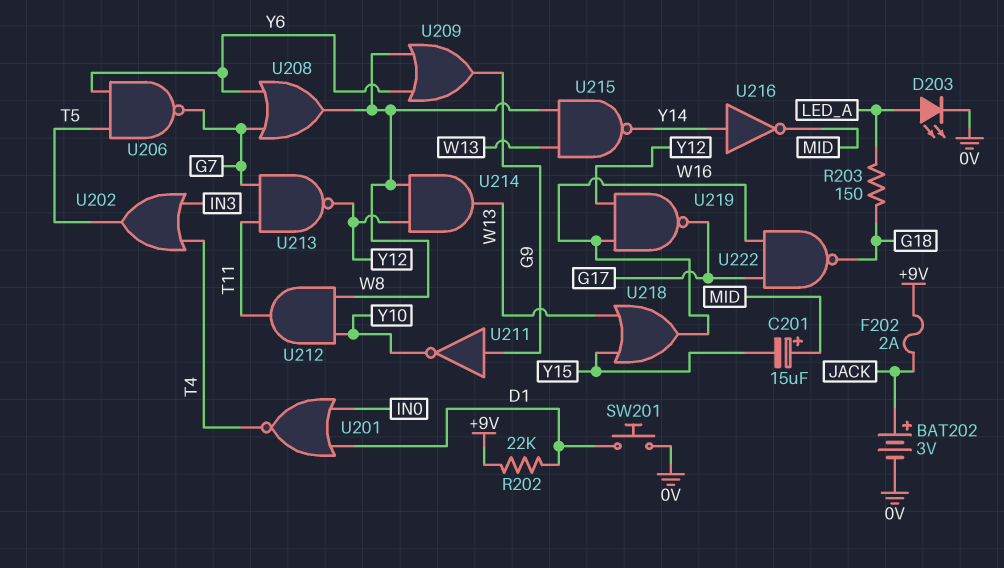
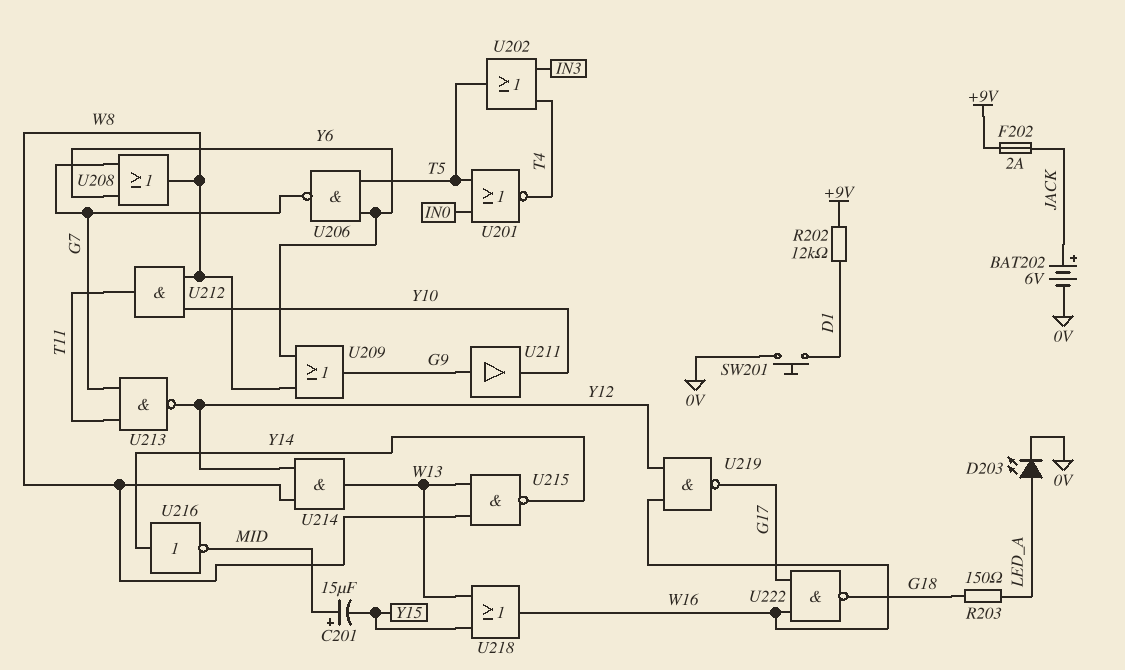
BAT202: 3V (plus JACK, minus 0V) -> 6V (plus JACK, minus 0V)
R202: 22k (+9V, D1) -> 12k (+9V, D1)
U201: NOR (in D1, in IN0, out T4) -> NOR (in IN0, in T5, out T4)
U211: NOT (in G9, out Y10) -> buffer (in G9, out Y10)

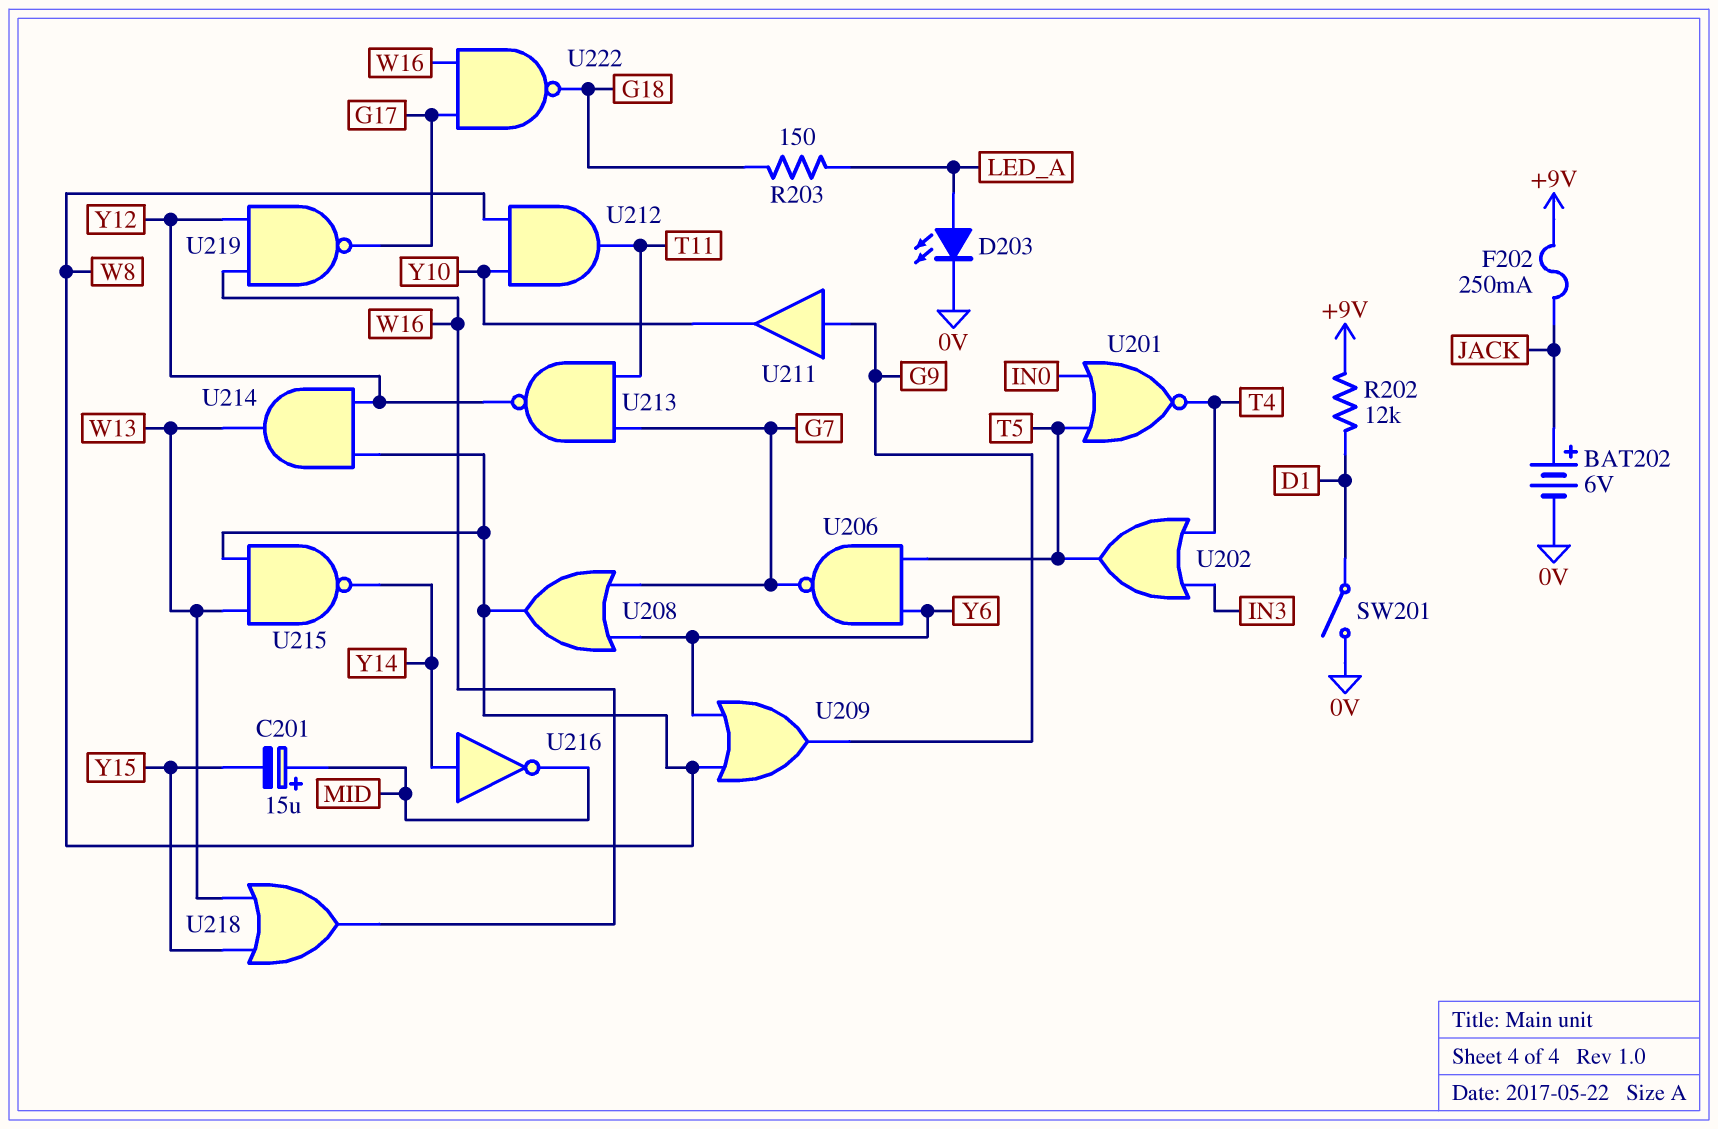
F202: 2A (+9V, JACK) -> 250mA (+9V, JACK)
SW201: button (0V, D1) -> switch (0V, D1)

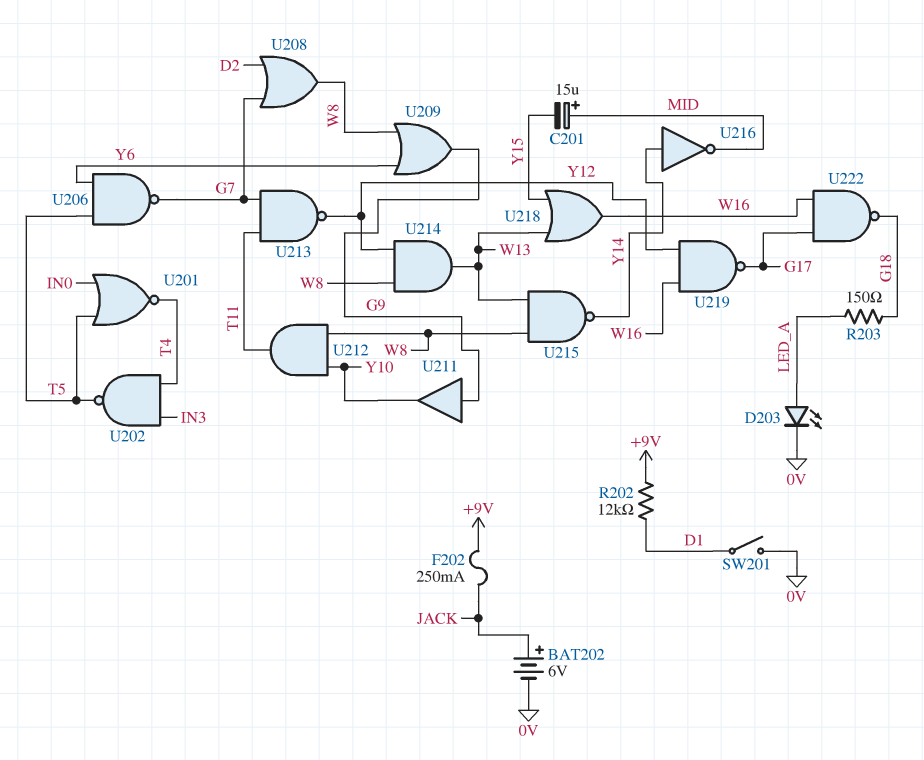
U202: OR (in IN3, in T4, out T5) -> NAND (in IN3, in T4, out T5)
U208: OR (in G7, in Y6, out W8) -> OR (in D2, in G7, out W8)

-*-*-

- EXERCISE OBJECTIVE
Leaving aside the pictures, copy the listing above exactly.

- SOLUTION
BAT202: 3V (plus JACK, minus 0V) -> 6V (plus JACK, minus 0V)
R202: 22k (+9V, D1) -> 12k (+9V, D1)
U201: NOR (in D1, in IN0, out T4) -> NOR (in IN0, in T5, out T4)
U211: NOT (in G9, out Y10) -> buffer (in G9, out Y10)

F202: 2A (+9V, JACK) -> 250mA (+9V, JACK)
SW201: button (0V, D1) -> switch (0V, D1)

U202: OR (in IN3, in T4, out T5) -> NAND (in IN3, in T4, out T5)
U208: OR (in G7, in Y6, out W8) -> OR (in D2, in G7, out W8)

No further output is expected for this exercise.